_Data for this exercise_
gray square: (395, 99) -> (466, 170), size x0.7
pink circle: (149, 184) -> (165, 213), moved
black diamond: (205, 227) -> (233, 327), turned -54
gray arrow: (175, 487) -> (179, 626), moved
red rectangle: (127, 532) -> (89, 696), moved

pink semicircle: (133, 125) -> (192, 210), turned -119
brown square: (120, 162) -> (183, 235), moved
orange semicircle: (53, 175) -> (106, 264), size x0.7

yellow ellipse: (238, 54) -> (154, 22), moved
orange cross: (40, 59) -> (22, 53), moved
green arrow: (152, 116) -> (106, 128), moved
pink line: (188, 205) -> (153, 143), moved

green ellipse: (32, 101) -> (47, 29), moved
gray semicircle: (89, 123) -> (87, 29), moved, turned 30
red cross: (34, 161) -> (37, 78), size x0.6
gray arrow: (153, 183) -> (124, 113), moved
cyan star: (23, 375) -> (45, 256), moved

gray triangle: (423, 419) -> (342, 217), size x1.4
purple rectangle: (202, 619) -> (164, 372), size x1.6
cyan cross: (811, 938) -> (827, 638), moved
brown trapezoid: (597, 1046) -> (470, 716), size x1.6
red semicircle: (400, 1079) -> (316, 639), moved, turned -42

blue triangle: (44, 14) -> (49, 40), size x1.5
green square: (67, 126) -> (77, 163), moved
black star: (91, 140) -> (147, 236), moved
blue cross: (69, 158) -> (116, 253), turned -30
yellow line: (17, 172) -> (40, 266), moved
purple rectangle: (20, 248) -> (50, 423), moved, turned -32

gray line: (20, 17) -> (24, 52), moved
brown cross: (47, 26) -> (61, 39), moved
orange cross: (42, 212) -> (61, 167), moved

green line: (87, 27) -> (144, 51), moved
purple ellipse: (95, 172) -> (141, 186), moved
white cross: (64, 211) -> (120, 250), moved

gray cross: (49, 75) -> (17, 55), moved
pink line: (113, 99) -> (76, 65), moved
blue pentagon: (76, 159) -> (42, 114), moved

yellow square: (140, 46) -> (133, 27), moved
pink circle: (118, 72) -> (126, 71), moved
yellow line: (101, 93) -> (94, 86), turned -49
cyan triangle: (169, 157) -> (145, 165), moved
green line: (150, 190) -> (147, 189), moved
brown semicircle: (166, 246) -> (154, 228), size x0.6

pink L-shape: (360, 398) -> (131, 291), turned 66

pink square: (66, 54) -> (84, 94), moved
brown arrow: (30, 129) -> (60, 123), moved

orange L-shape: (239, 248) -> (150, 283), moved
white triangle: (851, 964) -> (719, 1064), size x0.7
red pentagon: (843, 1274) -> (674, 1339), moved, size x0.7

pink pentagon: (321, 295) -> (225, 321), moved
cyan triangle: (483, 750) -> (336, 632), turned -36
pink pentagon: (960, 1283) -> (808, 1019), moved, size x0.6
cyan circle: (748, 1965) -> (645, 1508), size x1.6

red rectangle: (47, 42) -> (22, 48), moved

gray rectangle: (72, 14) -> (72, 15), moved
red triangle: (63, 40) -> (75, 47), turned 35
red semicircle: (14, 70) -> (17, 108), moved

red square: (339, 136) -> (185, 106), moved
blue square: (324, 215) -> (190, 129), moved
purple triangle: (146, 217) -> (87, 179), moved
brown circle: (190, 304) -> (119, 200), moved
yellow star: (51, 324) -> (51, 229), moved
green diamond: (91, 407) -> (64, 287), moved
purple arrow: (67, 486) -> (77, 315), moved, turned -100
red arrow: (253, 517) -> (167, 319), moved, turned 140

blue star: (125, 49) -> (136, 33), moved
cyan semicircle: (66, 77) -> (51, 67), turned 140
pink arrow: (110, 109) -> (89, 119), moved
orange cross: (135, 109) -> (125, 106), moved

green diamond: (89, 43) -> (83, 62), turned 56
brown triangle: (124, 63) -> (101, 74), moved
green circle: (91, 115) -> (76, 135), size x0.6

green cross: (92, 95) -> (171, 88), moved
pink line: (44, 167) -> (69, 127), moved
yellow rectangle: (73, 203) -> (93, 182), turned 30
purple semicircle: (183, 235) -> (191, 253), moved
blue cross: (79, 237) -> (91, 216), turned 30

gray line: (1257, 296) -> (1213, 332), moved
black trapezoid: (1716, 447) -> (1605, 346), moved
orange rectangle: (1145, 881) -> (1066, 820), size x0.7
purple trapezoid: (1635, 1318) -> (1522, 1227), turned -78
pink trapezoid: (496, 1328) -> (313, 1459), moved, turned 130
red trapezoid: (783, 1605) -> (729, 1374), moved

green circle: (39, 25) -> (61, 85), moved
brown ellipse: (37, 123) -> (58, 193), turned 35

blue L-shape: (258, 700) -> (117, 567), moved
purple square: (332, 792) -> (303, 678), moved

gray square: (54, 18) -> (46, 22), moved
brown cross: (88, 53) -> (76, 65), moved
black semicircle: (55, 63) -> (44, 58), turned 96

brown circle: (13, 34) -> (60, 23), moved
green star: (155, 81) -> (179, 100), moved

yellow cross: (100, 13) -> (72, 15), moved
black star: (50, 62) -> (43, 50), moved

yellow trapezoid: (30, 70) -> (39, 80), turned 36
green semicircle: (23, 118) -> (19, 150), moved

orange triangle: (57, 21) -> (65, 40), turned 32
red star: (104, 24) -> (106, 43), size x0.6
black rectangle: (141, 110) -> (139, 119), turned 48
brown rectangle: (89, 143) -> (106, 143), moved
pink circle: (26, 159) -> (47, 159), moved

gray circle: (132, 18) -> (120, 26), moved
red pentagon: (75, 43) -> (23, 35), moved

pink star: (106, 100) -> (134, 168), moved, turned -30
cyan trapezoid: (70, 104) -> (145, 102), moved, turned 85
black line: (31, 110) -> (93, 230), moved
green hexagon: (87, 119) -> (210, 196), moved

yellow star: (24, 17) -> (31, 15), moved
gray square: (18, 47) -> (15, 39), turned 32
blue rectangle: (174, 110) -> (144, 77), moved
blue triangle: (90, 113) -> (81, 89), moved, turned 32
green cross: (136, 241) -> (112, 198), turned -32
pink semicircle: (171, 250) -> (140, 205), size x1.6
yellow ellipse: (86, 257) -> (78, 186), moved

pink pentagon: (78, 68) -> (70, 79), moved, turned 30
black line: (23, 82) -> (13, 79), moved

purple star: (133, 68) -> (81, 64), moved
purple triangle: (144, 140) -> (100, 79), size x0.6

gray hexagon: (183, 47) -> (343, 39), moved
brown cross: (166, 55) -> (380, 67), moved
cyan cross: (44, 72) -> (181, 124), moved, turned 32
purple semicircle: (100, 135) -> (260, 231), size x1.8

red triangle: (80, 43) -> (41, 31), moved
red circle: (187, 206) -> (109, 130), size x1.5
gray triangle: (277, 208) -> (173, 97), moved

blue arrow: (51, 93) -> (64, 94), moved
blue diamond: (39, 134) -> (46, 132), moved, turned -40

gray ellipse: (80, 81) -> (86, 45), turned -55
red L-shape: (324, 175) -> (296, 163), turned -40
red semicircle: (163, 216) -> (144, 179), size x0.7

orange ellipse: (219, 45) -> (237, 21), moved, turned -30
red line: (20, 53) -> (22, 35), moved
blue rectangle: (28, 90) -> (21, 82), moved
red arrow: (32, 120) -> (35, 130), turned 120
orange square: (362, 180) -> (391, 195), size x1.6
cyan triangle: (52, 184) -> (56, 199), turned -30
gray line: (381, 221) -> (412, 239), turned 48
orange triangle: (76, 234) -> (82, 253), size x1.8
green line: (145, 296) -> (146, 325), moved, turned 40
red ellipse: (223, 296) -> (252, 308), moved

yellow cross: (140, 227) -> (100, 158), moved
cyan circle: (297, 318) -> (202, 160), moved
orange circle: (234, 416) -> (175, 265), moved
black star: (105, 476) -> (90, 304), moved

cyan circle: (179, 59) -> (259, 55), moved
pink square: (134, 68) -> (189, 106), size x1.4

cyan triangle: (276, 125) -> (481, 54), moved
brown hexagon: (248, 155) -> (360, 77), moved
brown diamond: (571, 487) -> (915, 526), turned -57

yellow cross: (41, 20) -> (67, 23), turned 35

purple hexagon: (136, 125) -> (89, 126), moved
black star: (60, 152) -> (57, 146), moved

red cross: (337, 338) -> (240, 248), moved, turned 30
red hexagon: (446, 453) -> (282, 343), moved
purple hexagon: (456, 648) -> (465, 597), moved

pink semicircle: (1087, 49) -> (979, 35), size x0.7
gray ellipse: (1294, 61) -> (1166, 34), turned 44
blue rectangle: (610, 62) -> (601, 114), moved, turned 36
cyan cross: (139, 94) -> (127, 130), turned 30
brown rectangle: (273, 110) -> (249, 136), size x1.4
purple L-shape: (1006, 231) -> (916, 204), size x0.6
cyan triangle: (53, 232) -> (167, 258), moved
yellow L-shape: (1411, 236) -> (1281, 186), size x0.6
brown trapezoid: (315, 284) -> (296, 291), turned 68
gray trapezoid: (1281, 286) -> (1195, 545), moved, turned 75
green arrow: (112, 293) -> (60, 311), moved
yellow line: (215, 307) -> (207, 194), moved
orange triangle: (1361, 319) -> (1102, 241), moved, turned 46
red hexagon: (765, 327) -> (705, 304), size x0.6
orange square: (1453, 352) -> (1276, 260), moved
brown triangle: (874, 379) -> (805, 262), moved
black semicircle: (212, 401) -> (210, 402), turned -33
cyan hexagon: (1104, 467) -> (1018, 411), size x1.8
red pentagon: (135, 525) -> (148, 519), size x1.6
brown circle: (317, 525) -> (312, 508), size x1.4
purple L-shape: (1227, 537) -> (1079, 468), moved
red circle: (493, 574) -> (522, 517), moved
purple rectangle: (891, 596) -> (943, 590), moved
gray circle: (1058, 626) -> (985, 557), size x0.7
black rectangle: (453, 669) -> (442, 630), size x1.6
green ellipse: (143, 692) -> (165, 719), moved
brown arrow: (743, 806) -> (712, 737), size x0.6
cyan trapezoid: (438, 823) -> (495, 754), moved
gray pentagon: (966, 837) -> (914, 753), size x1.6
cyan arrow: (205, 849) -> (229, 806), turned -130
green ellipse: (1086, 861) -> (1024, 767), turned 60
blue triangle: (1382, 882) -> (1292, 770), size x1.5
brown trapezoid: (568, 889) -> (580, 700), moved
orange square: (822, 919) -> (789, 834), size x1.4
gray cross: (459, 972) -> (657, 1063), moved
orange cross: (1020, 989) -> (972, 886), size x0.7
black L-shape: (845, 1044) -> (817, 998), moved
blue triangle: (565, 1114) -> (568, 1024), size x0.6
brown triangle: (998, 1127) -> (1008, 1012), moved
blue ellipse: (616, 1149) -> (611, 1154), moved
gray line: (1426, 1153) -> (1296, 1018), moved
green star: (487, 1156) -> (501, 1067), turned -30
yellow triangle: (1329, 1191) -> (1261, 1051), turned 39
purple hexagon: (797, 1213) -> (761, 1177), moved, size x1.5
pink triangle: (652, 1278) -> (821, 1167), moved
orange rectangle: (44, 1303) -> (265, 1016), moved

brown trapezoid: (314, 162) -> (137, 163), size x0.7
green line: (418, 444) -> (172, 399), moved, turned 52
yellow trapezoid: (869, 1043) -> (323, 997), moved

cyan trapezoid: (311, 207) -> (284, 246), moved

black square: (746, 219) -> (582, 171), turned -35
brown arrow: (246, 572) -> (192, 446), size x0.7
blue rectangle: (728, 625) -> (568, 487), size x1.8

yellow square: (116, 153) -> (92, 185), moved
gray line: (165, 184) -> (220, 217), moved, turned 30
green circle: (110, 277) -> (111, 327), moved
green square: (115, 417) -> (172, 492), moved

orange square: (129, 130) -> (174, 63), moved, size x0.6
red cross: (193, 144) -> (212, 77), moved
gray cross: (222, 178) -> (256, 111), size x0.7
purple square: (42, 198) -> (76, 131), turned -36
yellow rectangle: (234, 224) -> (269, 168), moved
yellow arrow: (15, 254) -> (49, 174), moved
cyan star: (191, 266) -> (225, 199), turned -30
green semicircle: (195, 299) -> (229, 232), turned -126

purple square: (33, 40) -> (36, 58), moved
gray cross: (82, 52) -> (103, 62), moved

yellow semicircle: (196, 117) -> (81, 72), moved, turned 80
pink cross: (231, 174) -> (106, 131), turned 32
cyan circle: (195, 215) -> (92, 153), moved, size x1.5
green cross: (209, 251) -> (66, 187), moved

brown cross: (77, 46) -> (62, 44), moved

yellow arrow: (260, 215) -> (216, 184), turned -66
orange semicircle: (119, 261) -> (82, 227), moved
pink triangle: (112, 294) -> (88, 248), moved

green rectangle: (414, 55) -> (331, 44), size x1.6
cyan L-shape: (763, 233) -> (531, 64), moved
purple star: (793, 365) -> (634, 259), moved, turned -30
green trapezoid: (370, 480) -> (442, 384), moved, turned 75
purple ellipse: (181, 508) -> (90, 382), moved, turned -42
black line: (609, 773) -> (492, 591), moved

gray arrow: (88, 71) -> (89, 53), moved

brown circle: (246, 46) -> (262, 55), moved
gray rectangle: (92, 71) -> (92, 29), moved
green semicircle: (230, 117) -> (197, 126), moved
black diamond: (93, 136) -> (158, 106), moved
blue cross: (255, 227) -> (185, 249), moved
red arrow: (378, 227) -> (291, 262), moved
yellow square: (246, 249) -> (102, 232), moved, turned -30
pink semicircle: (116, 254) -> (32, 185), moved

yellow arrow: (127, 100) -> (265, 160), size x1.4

_Prompt_
An exact copy is needed of the lines from the one containing "yellow rectangle: (234, 224)" through the end of the records.

_Solved problem_
yellow rectangle: (234, 224) -> (269, 168), moved
yellow arrow: (15, 254) -> (49, 174), moved
cyan star: (191, 266) -> (225, 199), turned -30
green semicircle: (195, 299) -> (229, 232), turned -126

purple square: (33, 40) -> (36, 58), moved
gray cross: (82, 52) -> (103, 62), moved

yellow semicircle: (196, 117) -> (81, 72), moved, turned 80
pink cross: (231, 174) -> (106, 131), turned 32
cyan circle: (195, 215) -> (92, 153), moved, size x1.5
green cross: (209, 251) -> (66, 187), moved

brown cross: (77, 46) -> (62, 44), moved

yellow arrow: (260, 215) -> (216, 184), turned -66
orange semicircle: (119, 261) -> (82, 227), moved
pink triangle: (112, 294) -> (88, 248), moved

green rectangle: (414, 55) -> (331, 44), size x1.6
cyan L-shape: (763, 233) -> (531, 64), moved
purple star: (793, 365) -> (634, 259), moved, turned -30
green trapezoid: (370, 480) -> (442, 384), moved, turned 75
purple ellipse: (181, 508) -> (90, 382), moved, turned -42
black line: (609, 773) -> (492, 591), moved

gray arrow: (88, 71) -> (89, 53), moved

brown circle: (246, 46) -> (262, 55), moved
gray rectangle: (92, 71) -> (92, 29), moved
green semicircle: (230, 117) -> (197, 126), moved
black diamond: (93, 136) -> (158, 106), moved
blue cross: (255, 227) -> (185, 249), moved
red arrow: (378, 227) -> (291, 262), moved
yellow square: (246, 249) -> (102, 232), moved, turned -30
pink semicircle: (116, 254) -> (32, 185), moved

yellow arrow: (127, 100) -> (265, 160), size x1.4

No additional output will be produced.